§ Required action
Give the lines below again exactly, starting with the line that holds "none -> cyan 2x3 plate [453,125,578,214]" and going on through the line that holds "yellow 1x3 brick [257,224,374,335]".

§ Source material
════

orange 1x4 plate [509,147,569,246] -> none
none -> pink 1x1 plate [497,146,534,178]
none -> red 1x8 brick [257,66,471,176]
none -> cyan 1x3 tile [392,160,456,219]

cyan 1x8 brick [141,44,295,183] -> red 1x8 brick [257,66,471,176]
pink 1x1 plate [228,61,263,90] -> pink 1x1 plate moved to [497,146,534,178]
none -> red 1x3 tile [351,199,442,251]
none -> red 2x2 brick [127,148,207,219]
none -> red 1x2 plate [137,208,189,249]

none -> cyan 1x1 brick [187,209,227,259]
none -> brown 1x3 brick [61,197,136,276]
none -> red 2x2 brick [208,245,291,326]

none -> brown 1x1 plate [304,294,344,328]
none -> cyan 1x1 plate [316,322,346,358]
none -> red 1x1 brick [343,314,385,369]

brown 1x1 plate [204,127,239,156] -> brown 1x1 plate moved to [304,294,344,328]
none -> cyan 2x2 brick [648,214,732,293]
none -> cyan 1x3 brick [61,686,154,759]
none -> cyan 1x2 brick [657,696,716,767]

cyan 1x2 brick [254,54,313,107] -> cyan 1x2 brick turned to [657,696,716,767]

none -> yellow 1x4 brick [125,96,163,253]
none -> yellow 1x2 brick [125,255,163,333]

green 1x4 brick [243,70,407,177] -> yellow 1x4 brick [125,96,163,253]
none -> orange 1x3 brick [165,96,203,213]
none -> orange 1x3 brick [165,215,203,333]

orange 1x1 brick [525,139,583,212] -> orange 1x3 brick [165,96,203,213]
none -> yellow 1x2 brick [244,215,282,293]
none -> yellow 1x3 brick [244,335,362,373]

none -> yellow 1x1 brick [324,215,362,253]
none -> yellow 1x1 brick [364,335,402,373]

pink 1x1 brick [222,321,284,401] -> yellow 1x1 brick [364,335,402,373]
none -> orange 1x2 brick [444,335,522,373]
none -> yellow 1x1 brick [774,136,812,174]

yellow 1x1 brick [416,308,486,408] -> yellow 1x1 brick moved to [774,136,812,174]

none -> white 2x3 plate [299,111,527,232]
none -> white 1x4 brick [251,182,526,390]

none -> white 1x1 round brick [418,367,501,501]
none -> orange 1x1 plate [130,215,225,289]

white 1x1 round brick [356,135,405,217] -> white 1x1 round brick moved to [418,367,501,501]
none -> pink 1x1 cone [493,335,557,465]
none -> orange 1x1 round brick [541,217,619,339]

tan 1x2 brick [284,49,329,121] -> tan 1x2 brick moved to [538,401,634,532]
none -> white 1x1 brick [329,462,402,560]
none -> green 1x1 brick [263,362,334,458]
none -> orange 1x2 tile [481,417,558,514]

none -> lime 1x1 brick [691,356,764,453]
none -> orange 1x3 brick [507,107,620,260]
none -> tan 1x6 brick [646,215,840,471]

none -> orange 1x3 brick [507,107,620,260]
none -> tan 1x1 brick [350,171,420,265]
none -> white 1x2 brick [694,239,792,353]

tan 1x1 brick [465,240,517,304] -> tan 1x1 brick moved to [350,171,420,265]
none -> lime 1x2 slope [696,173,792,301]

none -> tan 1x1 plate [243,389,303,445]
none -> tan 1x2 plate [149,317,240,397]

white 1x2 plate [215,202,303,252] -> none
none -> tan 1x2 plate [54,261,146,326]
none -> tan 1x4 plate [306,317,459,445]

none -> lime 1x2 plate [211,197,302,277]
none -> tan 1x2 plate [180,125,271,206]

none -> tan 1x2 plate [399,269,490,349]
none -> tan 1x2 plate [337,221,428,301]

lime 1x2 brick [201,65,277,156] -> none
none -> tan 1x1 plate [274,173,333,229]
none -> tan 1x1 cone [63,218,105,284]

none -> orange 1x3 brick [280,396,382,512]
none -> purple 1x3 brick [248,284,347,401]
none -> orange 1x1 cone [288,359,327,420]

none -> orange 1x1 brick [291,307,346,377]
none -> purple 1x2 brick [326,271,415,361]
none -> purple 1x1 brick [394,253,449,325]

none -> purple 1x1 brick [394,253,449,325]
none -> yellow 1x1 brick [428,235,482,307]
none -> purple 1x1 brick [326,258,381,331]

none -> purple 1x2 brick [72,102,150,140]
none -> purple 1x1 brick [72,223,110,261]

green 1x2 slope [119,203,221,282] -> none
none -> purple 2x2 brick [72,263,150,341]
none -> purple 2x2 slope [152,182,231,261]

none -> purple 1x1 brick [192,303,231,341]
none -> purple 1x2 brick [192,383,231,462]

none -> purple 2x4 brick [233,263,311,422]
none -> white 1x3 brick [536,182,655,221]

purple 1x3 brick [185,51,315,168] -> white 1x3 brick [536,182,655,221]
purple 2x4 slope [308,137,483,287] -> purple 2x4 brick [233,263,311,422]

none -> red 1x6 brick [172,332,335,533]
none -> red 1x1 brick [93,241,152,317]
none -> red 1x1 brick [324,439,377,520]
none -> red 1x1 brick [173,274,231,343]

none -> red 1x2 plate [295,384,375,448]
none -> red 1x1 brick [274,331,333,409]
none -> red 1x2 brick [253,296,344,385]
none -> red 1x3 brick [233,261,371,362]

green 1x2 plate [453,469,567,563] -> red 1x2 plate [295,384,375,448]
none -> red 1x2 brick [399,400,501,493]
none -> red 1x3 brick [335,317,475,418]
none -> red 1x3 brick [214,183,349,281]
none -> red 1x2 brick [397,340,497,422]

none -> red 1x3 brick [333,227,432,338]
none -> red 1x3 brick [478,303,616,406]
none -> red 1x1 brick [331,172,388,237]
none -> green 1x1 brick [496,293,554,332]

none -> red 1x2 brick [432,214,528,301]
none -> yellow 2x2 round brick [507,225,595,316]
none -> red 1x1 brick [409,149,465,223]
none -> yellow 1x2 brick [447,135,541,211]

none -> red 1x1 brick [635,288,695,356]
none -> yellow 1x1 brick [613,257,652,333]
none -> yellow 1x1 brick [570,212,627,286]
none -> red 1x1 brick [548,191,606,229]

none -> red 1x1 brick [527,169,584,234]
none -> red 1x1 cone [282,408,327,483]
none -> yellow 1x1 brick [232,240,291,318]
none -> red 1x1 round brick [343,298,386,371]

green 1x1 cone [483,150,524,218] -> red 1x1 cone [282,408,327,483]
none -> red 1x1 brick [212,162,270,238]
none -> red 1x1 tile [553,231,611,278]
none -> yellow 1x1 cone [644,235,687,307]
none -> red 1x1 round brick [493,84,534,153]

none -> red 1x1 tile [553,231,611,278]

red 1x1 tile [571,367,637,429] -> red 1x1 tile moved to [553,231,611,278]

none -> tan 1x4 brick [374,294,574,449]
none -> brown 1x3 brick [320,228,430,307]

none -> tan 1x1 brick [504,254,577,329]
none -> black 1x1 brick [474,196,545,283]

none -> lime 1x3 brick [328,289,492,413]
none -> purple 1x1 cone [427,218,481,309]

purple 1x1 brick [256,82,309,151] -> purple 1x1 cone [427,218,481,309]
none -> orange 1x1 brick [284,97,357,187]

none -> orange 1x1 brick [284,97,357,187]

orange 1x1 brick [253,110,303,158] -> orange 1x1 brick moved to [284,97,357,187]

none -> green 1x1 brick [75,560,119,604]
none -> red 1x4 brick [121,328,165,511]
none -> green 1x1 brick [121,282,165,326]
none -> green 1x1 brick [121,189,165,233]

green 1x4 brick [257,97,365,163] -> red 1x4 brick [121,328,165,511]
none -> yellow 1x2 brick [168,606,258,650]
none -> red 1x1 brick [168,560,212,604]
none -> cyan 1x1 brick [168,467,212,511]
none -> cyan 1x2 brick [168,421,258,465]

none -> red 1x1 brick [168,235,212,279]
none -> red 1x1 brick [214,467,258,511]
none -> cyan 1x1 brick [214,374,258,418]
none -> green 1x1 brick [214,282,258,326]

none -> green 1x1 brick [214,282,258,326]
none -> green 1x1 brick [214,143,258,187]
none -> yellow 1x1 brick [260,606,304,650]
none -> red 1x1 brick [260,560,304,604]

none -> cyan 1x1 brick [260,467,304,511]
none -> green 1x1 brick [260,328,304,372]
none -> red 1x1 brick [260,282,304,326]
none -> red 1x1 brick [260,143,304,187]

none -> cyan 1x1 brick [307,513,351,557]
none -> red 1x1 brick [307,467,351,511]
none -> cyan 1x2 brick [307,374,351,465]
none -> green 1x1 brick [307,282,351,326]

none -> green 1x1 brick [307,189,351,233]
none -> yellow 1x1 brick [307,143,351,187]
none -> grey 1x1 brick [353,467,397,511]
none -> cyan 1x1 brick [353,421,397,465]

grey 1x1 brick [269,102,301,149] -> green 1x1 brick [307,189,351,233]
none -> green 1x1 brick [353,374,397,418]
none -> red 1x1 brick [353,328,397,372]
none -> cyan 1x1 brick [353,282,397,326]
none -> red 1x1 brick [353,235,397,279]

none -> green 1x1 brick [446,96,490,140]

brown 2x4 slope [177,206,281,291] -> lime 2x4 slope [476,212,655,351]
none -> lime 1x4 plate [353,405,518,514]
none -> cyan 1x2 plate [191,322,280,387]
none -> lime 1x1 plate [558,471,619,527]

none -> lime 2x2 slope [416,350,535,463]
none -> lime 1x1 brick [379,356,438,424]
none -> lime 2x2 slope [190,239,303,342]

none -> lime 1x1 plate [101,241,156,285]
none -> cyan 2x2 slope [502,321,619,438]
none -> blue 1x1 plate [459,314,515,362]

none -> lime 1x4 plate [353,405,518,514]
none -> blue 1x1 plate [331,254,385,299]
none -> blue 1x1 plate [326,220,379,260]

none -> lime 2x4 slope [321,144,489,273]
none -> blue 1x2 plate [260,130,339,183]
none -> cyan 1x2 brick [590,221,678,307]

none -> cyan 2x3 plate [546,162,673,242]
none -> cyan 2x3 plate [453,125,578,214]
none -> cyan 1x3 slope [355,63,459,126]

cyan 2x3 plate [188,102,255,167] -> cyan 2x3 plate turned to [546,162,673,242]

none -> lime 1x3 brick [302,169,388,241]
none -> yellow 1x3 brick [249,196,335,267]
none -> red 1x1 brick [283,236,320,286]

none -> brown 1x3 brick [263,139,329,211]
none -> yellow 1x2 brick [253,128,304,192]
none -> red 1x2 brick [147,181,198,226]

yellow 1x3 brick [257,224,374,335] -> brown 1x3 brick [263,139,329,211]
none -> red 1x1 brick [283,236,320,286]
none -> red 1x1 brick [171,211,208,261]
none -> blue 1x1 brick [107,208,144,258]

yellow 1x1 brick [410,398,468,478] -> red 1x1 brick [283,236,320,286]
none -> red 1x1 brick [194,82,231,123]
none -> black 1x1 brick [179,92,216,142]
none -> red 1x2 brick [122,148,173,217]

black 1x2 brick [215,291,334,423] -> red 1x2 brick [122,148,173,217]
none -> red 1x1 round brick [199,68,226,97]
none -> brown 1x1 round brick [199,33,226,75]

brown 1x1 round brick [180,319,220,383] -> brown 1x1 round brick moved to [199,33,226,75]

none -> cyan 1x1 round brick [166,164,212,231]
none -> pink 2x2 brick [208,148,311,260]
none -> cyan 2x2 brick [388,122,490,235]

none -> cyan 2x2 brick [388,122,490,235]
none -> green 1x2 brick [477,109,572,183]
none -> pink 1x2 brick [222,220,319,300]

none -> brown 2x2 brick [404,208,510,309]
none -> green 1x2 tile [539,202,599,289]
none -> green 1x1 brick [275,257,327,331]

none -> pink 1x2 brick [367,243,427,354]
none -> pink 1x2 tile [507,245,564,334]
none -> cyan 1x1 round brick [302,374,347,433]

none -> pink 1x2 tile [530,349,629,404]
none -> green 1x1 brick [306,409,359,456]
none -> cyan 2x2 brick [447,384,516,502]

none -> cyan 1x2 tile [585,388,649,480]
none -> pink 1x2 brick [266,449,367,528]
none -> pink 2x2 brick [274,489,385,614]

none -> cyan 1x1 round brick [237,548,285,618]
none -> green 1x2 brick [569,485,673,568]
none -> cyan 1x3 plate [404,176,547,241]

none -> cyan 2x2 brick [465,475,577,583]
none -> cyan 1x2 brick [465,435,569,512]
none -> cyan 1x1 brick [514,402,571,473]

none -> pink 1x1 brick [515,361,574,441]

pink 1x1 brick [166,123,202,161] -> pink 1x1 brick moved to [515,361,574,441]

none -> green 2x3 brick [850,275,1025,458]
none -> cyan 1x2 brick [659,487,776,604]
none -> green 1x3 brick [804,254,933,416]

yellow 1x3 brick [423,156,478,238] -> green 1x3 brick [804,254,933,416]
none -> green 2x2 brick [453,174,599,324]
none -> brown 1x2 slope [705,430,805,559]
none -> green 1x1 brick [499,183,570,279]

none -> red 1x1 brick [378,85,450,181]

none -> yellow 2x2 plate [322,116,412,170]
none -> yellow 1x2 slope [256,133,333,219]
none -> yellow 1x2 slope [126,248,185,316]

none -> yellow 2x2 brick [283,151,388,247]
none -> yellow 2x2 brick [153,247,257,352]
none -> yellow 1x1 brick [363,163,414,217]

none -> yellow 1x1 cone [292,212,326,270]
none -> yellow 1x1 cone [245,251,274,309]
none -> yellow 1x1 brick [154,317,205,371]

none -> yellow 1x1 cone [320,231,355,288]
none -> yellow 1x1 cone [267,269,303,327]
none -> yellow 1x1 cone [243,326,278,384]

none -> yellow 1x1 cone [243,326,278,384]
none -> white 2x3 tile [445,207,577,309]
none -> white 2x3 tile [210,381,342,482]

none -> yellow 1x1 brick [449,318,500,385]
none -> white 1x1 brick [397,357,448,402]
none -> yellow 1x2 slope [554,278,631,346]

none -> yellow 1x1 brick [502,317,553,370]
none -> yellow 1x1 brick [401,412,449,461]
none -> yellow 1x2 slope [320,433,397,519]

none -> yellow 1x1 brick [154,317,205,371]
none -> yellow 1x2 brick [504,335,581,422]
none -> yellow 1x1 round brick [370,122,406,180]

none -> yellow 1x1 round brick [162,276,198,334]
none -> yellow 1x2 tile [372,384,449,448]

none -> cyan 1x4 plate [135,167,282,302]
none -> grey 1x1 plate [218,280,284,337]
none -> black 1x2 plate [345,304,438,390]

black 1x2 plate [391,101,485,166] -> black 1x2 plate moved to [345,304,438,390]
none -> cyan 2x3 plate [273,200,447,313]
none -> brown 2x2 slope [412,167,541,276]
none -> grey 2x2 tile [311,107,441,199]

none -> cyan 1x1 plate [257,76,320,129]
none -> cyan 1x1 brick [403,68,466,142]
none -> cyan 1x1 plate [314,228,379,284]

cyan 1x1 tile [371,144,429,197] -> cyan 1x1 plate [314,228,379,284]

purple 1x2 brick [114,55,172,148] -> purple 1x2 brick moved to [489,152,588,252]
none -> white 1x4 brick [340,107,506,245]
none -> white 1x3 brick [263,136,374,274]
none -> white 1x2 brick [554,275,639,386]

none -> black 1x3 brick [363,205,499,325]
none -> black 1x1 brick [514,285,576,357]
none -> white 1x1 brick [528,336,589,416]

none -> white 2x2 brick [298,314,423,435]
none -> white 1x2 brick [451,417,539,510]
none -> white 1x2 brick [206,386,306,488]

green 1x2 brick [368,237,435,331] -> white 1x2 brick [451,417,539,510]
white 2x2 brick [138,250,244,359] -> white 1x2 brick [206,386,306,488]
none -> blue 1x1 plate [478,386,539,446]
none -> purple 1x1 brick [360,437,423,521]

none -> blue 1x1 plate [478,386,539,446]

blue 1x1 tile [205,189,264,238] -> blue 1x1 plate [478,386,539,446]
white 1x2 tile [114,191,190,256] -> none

════

§ Written response
none -> cyan 2x3 plate [453,125,578,214]
none -> cyan 1x3 slope [355,63,459,126]

cyan 2x3 plate [188,102,255,167] -> cyan 2x3 plate turned to [546,162,673,242]

none -> lime 1x3 brick [302,169,388,241]
none -> yellow 1x3 brick [249,196,335,267]
none -> red 1x1 brick [283,236,320,286]

none -> brown 1x3 brick [263,139,329,211]
none -> yellow 1x2 brick [253,128,304,192]
none -> red 1x2 brick [147,181,198,226]

yellow 1x3 brick [257,224,374,335] -> brown 1x3 brick [263,139,329,211]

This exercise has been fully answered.